**SUPPLIED INFORMATION**
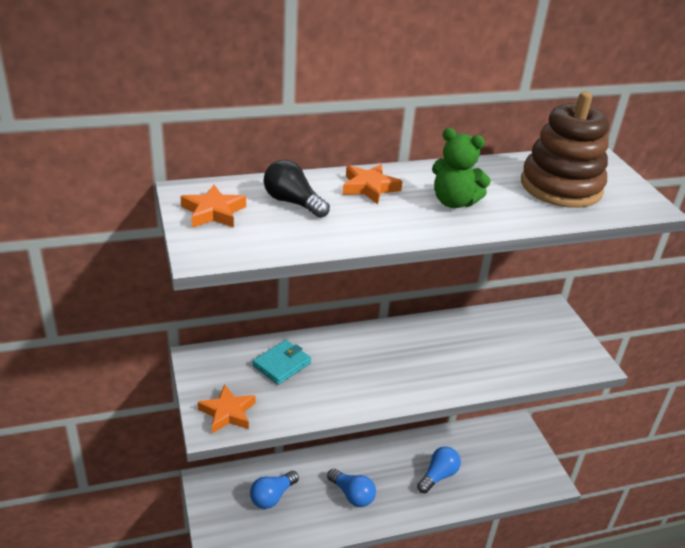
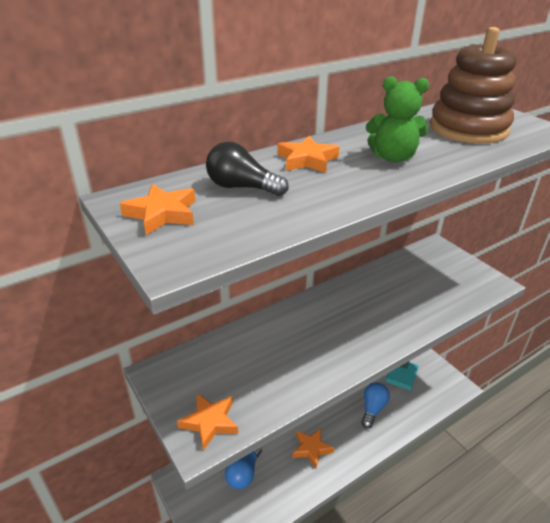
camera: 15 degrees left, 0 degrees up
(282, 364) = (241, 356): turquoise wallet -> turquoise wallet (401, 375)
(352, 495) = (311, 449): blue light bulb -> orange star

**TASK DESCRIPTION**
No image belongs in the copy. Transcribe the full listing verbatim.

**RESULT**
camera: 15 degrees left, 0 degrees up
(282, 364) = (241, 356): turquoise wallet -> turquoise wallet (401, 375)
(352, 495) = (311, 449): blue light bulb -> orange star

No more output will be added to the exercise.